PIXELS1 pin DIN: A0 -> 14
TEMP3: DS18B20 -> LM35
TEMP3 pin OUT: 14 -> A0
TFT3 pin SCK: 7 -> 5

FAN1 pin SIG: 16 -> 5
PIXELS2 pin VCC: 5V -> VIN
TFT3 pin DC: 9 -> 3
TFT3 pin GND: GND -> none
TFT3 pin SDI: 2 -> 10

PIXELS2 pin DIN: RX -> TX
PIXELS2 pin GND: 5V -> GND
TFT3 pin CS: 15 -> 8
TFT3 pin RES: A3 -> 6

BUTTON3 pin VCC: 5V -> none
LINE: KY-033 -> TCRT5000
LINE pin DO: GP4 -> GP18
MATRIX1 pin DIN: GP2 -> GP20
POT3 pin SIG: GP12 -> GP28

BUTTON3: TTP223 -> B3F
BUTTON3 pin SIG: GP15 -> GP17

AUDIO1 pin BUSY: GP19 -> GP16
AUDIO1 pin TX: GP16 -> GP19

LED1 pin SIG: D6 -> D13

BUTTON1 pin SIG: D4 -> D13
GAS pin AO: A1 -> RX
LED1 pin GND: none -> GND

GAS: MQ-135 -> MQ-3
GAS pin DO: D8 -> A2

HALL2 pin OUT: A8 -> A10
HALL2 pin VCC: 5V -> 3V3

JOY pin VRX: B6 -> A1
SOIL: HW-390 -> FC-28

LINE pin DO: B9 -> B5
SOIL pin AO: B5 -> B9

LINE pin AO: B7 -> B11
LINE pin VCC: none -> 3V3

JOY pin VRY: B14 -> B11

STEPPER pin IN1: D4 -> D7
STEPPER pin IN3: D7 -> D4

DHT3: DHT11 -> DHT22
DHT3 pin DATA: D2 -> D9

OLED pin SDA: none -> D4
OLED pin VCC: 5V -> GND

> What to produce
The answer should consist of the lines from the first line of the entries through the line with "LINE pin DO: GP4 -> GP18", copied exactly.

> Answer to this exercise
PIXELS1 pin DIN: A0 -> 14
TEMP3: DS18B20 -> LM35
TEMP3 pin OUT: 14 -> A0
TFT3 pin SCK: 7 -> 5

FAN1 pin SIG: 16 -> 5
PIXELS2 pin VCC: 5V -> VIN
TFT3 pin DC: 9 -> 3
TFT3 pin GND: GND -> none
TFT3 pin SDI: 2 -> 10

PIXELS2 pin DIN: RX -> TX
PIXELS2 pin GND: 5V -> GND
TFT3 pin CS: 15 -> 8
TFT3 pin RES: A3 -> 6

BUTTON3 pin VCC: 5V -> none
LINE: KY-033 -> TCRT5000
LINE pin DO: GP4 -> GP18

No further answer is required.